EXERCISE DATA
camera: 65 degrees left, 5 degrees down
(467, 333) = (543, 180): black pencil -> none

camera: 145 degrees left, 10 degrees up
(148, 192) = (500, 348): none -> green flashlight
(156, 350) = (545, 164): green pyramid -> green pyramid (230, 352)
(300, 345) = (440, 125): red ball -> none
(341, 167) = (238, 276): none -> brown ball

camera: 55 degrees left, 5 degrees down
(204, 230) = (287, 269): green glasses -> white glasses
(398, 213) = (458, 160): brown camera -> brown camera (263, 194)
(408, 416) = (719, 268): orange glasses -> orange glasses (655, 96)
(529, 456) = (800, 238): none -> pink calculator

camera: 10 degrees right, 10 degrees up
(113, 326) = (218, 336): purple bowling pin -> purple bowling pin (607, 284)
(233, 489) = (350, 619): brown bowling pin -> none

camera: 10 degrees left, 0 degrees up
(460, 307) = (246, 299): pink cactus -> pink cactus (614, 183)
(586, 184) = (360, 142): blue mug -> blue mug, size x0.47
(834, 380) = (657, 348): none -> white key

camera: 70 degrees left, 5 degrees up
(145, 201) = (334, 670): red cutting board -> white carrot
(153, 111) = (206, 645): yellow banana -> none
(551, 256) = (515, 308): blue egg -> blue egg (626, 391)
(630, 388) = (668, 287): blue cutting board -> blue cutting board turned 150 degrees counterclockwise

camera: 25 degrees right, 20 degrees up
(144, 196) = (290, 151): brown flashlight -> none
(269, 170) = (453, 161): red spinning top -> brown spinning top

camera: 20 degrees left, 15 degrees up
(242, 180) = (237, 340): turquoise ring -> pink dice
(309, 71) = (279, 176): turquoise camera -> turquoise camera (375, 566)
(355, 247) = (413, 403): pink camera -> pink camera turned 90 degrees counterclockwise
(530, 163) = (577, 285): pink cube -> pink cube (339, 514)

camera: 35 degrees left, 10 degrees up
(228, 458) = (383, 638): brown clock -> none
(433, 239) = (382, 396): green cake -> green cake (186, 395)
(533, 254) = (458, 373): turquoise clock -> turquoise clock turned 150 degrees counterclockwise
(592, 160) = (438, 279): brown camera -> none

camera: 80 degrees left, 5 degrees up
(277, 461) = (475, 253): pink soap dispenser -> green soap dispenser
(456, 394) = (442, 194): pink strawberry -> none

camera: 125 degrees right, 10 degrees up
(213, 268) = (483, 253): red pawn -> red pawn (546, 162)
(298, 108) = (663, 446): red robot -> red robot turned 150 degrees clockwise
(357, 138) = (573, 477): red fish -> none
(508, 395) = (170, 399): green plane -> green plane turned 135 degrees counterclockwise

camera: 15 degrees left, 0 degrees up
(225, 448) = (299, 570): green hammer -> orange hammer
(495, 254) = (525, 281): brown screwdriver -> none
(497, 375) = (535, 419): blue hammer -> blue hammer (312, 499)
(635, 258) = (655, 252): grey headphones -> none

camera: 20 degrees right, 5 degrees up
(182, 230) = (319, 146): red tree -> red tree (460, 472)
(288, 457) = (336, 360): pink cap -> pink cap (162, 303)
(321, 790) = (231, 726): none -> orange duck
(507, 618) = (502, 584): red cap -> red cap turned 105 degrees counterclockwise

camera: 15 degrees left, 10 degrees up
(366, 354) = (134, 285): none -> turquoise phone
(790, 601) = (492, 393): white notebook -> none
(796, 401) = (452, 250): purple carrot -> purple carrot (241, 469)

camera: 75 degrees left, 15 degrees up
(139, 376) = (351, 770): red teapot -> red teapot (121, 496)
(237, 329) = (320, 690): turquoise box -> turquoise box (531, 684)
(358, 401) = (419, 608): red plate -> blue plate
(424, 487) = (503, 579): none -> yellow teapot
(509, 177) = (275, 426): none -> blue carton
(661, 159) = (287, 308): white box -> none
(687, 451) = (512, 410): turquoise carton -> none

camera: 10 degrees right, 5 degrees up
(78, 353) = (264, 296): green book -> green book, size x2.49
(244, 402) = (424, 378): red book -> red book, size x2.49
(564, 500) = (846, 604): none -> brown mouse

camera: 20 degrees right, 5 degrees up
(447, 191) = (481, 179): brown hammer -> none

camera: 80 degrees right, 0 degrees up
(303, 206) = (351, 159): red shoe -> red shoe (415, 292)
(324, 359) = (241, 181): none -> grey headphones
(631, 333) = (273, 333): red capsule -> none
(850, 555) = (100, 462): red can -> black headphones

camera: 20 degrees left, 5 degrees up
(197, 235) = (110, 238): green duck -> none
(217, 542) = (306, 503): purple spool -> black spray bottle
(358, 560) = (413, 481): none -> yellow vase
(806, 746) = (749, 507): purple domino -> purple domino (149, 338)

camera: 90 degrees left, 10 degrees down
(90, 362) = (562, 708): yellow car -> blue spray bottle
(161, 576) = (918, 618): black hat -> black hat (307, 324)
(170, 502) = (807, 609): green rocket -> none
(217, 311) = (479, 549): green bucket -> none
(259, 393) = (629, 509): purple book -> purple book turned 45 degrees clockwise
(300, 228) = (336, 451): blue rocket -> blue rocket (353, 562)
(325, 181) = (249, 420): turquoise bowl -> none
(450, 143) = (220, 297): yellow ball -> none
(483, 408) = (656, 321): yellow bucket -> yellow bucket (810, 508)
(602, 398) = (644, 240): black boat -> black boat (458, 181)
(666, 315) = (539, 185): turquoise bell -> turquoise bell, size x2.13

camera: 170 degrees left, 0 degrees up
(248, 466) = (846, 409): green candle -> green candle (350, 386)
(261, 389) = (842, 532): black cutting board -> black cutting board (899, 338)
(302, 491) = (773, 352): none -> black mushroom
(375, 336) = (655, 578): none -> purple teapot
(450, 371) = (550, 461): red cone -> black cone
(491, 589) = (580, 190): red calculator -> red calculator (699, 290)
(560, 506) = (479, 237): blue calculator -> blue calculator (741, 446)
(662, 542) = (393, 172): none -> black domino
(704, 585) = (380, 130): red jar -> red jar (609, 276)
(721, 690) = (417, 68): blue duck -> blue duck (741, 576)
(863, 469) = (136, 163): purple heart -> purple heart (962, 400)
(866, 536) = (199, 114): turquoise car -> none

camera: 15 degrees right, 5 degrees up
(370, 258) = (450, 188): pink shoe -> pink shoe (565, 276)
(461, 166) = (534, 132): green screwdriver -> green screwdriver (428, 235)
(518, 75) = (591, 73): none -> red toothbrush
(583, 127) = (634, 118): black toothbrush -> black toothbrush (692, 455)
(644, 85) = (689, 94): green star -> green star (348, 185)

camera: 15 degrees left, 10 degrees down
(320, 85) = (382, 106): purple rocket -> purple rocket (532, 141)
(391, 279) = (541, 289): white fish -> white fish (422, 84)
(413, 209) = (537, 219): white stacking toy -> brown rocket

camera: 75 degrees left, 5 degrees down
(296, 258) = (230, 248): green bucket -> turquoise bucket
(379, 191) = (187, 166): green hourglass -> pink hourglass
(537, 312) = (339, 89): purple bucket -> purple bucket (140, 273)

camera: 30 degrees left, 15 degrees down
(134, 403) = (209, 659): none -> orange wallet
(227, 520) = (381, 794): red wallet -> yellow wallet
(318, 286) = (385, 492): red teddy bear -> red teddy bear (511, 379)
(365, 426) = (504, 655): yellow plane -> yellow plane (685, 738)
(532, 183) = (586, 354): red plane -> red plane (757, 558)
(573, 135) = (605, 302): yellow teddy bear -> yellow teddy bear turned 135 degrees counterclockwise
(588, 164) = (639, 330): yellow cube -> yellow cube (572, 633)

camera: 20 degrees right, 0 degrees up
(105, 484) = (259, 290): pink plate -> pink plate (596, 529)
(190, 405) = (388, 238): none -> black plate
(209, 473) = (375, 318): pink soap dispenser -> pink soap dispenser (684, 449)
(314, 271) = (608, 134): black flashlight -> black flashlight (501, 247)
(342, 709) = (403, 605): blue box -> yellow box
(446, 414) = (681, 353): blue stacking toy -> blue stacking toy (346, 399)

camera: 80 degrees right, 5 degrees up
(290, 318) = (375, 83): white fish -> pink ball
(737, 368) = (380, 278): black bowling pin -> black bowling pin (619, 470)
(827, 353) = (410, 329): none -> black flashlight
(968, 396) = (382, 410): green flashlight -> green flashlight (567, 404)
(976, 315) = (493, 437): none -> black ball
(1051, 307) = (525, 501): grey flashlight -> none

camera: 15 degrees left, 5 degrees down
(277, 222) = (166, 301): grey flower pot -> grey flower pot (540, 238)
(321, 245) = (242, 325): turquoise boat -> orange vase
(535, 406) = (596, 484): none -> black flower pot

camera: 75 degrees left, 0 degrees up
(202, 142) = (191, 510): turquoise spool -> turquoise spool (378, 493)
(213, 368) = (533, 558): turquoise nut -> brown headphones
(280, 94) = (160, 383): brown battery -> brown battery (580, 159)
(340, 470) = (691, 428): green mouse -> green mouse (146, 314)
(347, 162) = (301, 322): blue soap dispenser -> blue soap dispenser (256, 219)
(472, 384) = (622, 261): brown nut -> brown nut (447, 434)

DIRECTIONS FOR THIS TASK
From the records above, repeat exactly the lines from the one with "(560, 506) = (479, 237): blue" through the one with "(446, 414) = (681, 353): blue", both included.

REPLY TO THE TASK
(560, 506) = (479, 237): blue calculator -> blue calculator (741, 446)
(662, 542) = (393, 172): none -> black domino
(704, 585) = (380, 130): red jar -> red jar (609, 276)
(721, 690) = (417, 68): blue duck -> blue duck (741, 576)
(863, 469) = (136, 163): purple heart -> purple heart (962, 400)
(866, 536) = (199, 114): turquoise car -> none

camera: 15 degrees right, 5 degrees up
(370, 258) = (450, 188): pink shoe -> pink shoe (565, 276)
(461, 166) = (534, 132): green screwdriver -> green screwdriver (428, 235)
(518, 75) = (591, 73): none -> red toothbrush
(583, 127) = (634, 118): black toothbrush -> black toothbrush (692, 455)
(644, 85) = (689, 94): green star -> green star (348, 185)

camera: 15 degrees left, 10 degrees down
(320, 85) = (382, 106): purple rocket -> purple rocket (532, 141)
(391, 279) = (541, 289): white fish -> white fish (422, 84)
(413, 209) = (537, 219): white stacking toy -> brown rocket

camera: 75 degrees left, 5 degrees down
(296, 258) = (230, 248): green bucket -> turquoise bucket
(379, 191) = (187, 166): green hourglass -> pink hourglass
(537, 312) = (339, 89): purple bucket -> purple bucket (140, 273)

camera: 30 degrees left, 15 degrees down
(134, 403) = (209, 659): none -> orange wallet
(227, 520) = (381, 794): red wallet -> yellow wallet
(318, 286) = (385, 492): red teddy bear -> red teddy bear (511, 379)
(365, 426) = (504, 655): yellow plane -> yellow plane (685, 738)
(532, 183) = (586, 354): red plane -> red plane (757, 558)
(573, 135) = (605, 302): yellow teddy bear -> yellow teddy bear turned 135 degrees counterclockwise
(588, 164) = (639, 330): yellow cube -> yellow cube (572, 633)

camera: 20 degrees right, 0 degrees up
(105, 484) = (259, 290): pink plate -> pink plate (596, 529)
(190, 405) = (388, 238): none -> black plate
(209, 473) = (375, 318): pink soap dispenser -> pink soap dispenser (684, 449)
(314, 271) = (608, 134): black flashlight -> black flashlight (501, 247)
(342, 709) = (403, 605): blue box -> yellow box
(446, 414) = (681, 353): blue stacking toy -> blue stacking toy (346, 399)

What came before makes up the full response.